EXERCISE GOAL — The material below is to be copied exactly from the line with "removed | pera" up to and including the line with "moved | huevo", with nothing else kept and no pictures.

===============

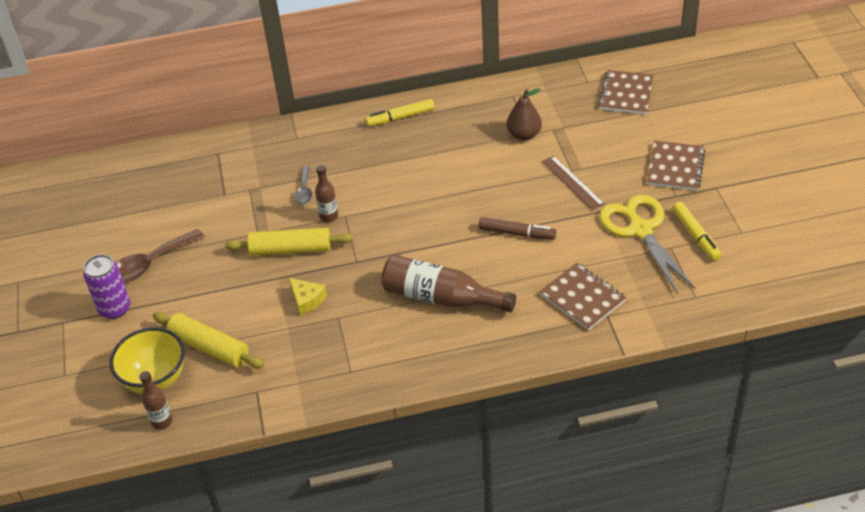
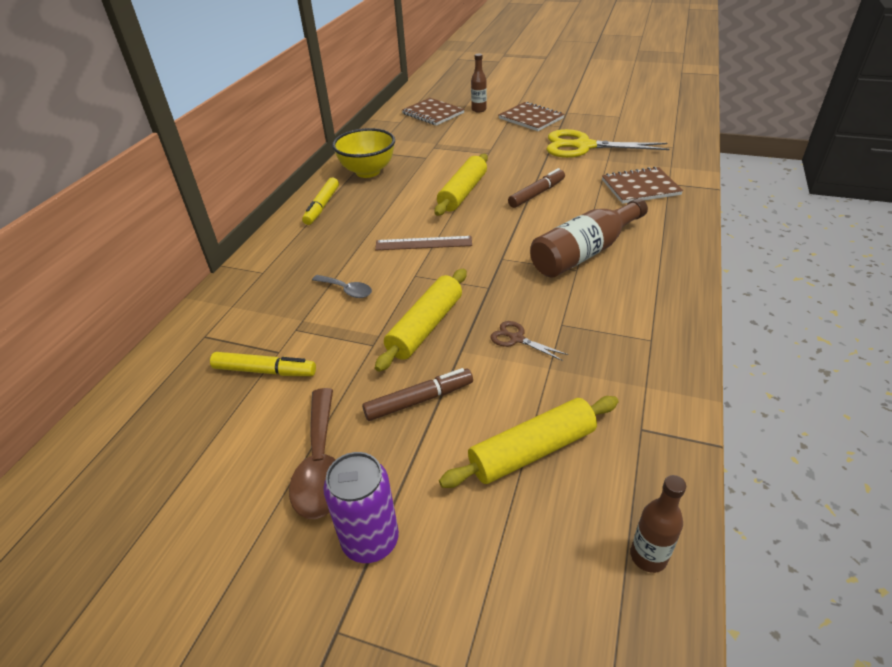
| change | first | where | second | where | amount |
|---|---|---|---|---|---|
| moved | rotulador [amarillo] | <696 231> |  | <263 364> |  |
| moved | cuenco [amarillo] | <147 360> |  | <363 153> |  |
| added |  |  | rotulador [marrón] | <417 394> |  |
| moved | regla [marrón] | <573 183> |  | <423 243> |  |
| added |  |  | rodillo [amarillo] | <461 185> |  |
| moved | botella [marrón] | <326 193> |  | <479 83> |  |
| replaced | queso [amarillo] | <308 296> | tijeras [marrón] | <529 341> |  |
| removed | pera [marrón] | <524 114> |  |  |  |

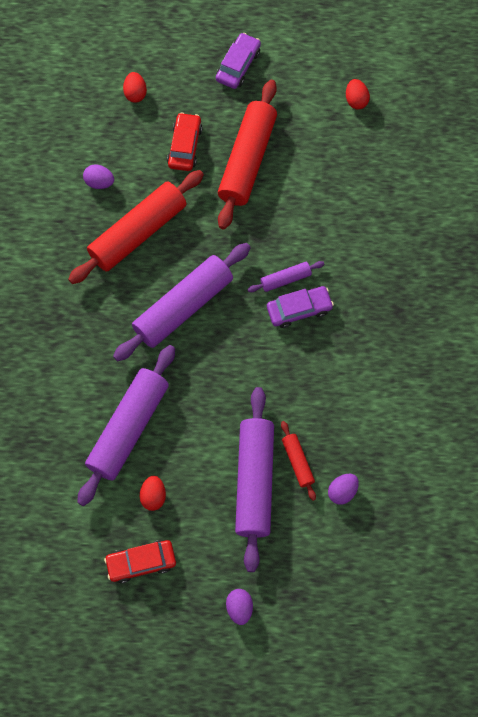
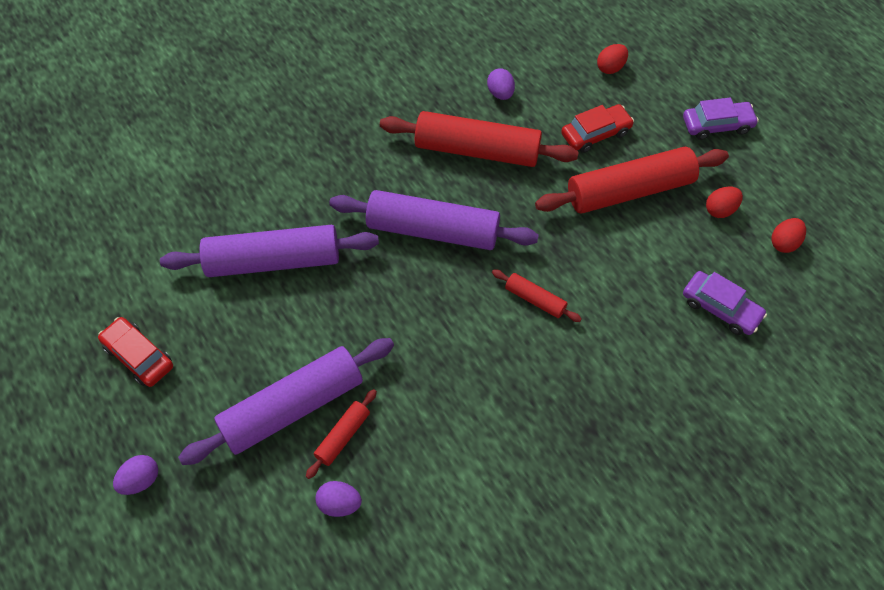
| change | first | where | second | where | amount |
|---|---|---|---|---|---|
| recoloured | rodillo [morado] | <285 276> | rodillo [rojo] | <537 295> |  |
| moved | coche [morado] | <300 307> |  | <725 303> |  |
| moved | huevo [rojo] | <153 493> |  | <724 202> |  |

===============

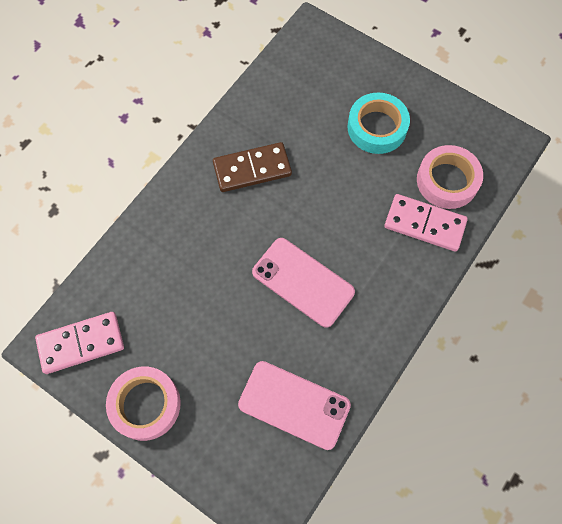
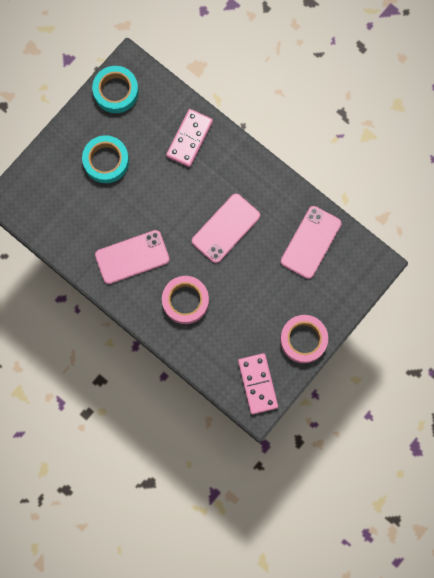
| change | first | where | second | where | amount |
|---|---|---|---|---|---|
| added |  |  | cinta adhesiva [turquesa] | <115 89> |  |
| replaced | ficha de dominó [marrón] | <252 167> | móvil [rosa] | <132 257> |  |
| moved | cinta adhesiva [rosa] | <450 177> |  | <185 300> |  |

===============

EXERCISE RESULT —
| removed | pera [marrón] | <524 114> |  |  |  |

| change | first | where | second | where | amount |
|---|---|---|---|---|---|
| recoloured | rodillo [morado] | <285 276> | rodillo [rojo] | <537 295> |  |
| moved | coche [morado] | <300 307> |  | <725 303> |  |
| moved | huevo [rojo] | <153 493> |  | <724 202> |  |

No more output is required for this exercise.